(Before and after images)
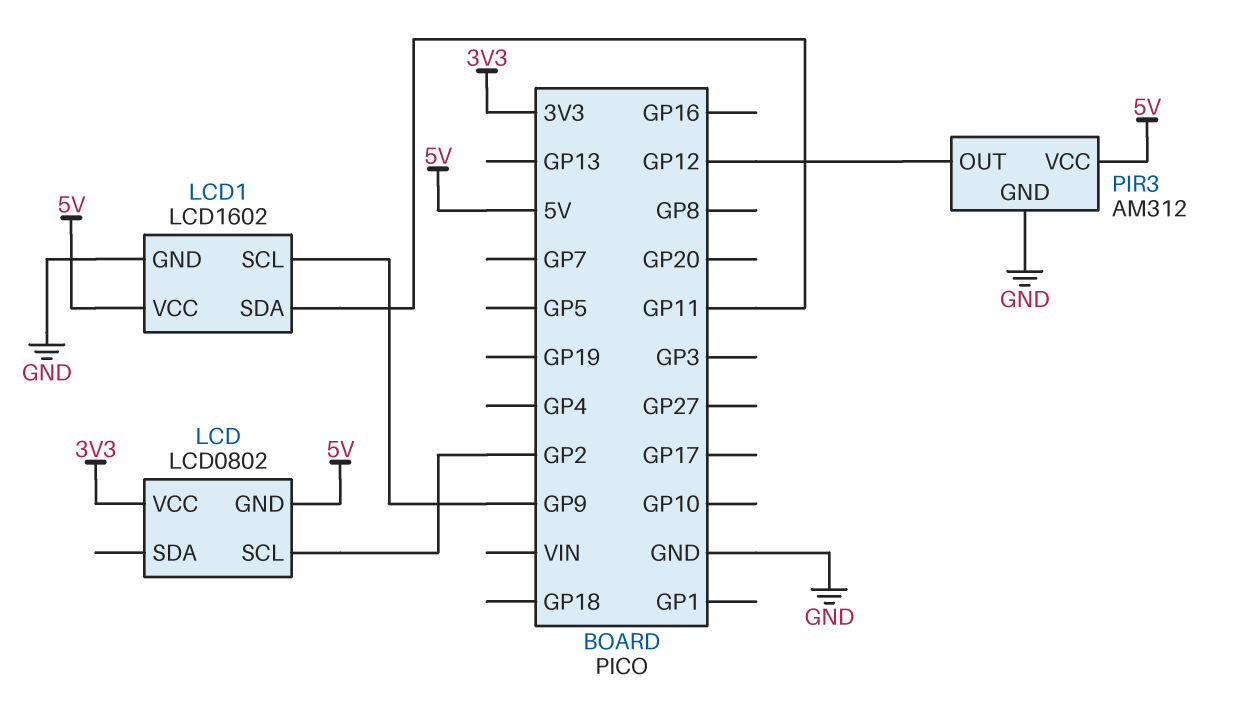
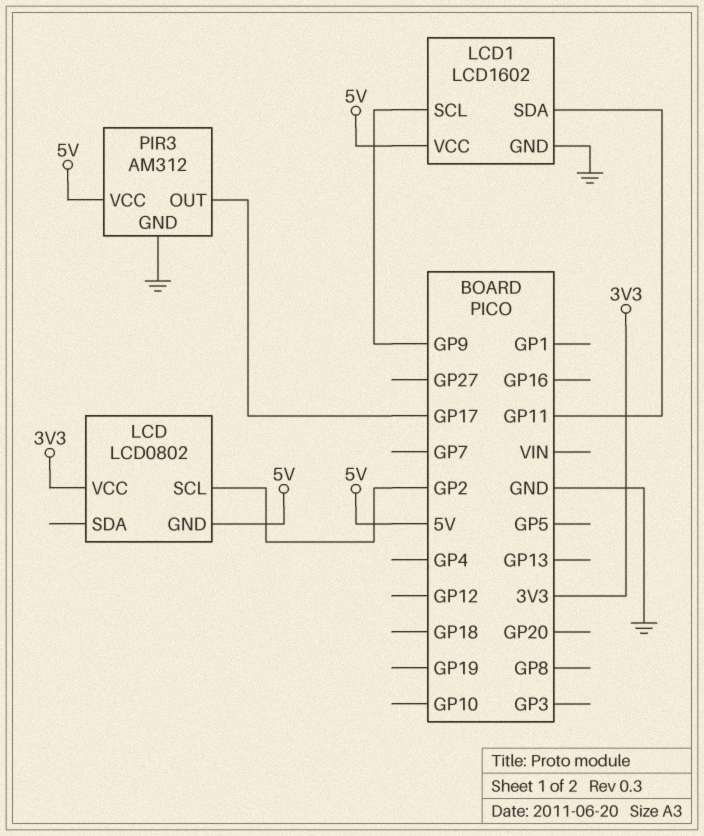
PIR3 pin OUT: GP12 -> GP17

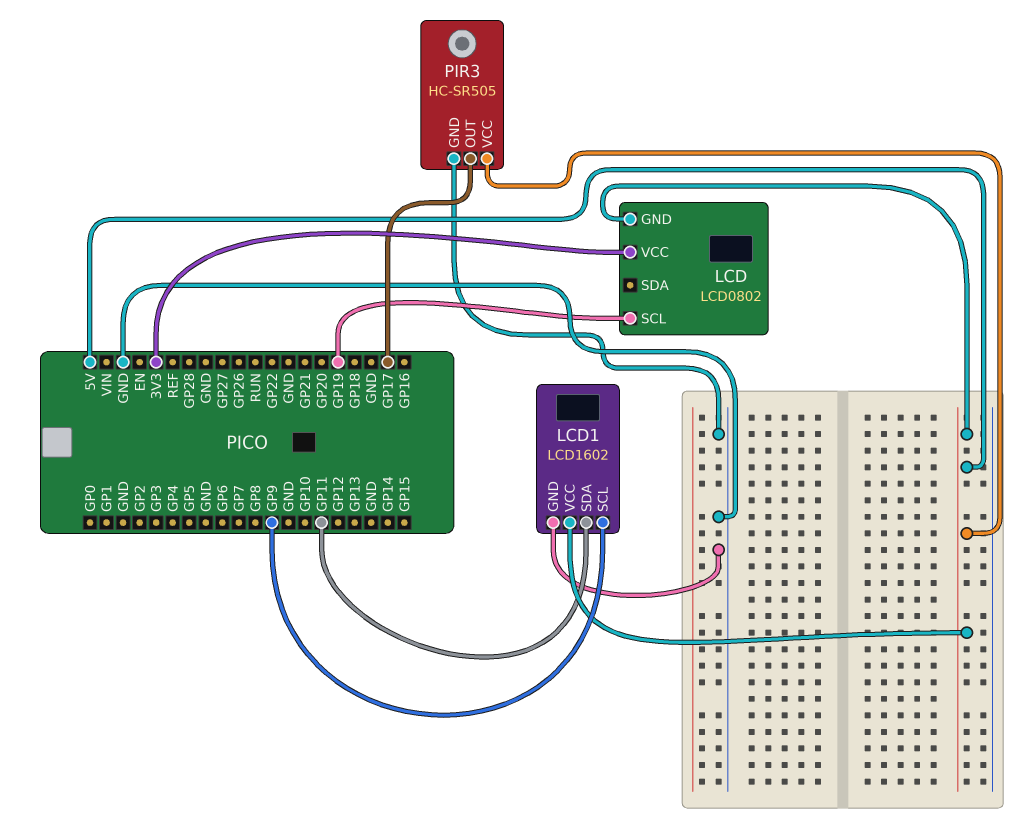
LCD pin SCL: GP2 -> GP19
PIR3: AM312 -> HC-SR505

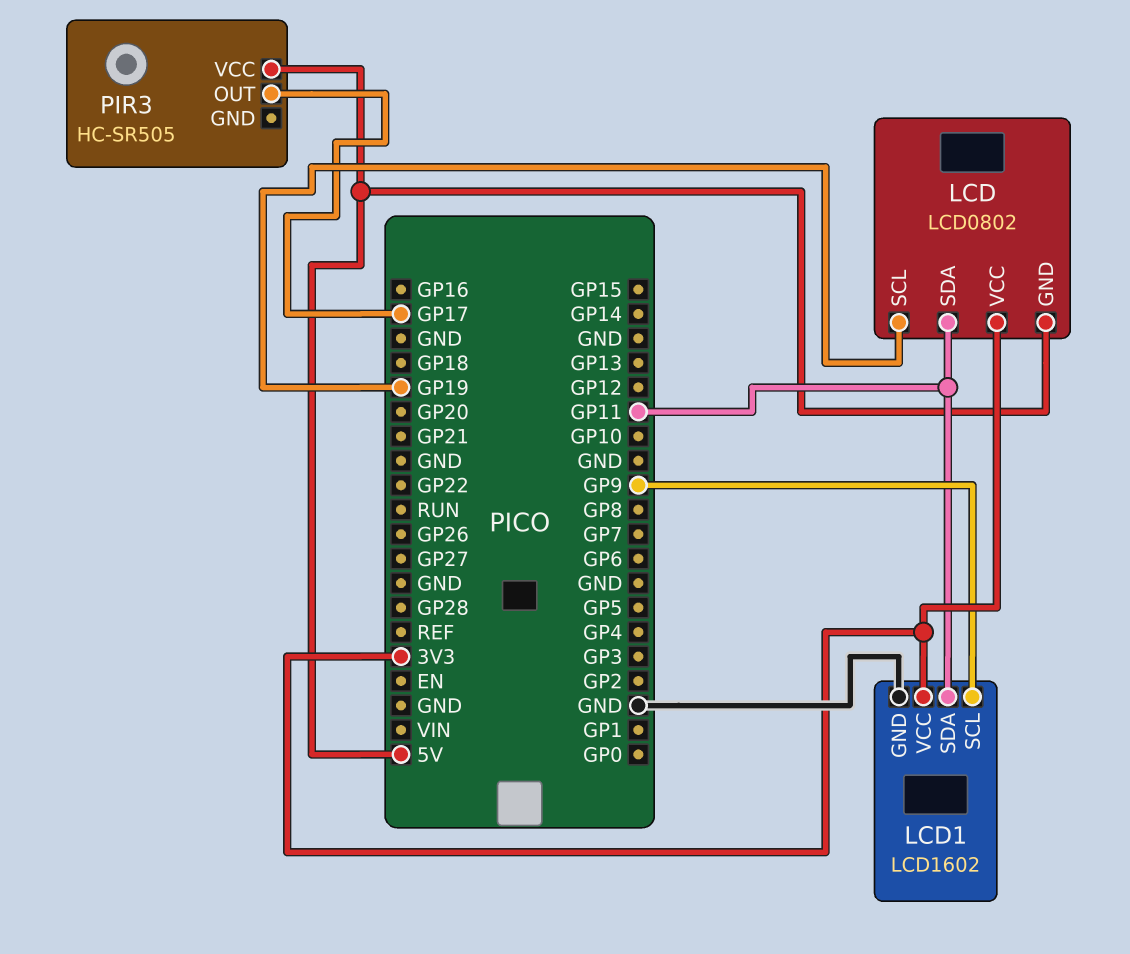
LCD pin SDA: none -> GP11
LCD1 pin VCC: 5V -> 3V3
PIR3 pin GND: GND -> none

### YOUR ASSIGNMENT
All records are to be reproduced exactly; the pictures are to be omitted.

### ANSWER SECTION
PIR3 pin OUT: GP12 -> GP17

LCD pin SCL: GP2 -> GP19
PIR3: AM312 -> HC-SR505

LCD pin SDA: none -> GP11
LCD1 pin VCC: 5V -> 3V3
PIR3 pin GND: GND -> none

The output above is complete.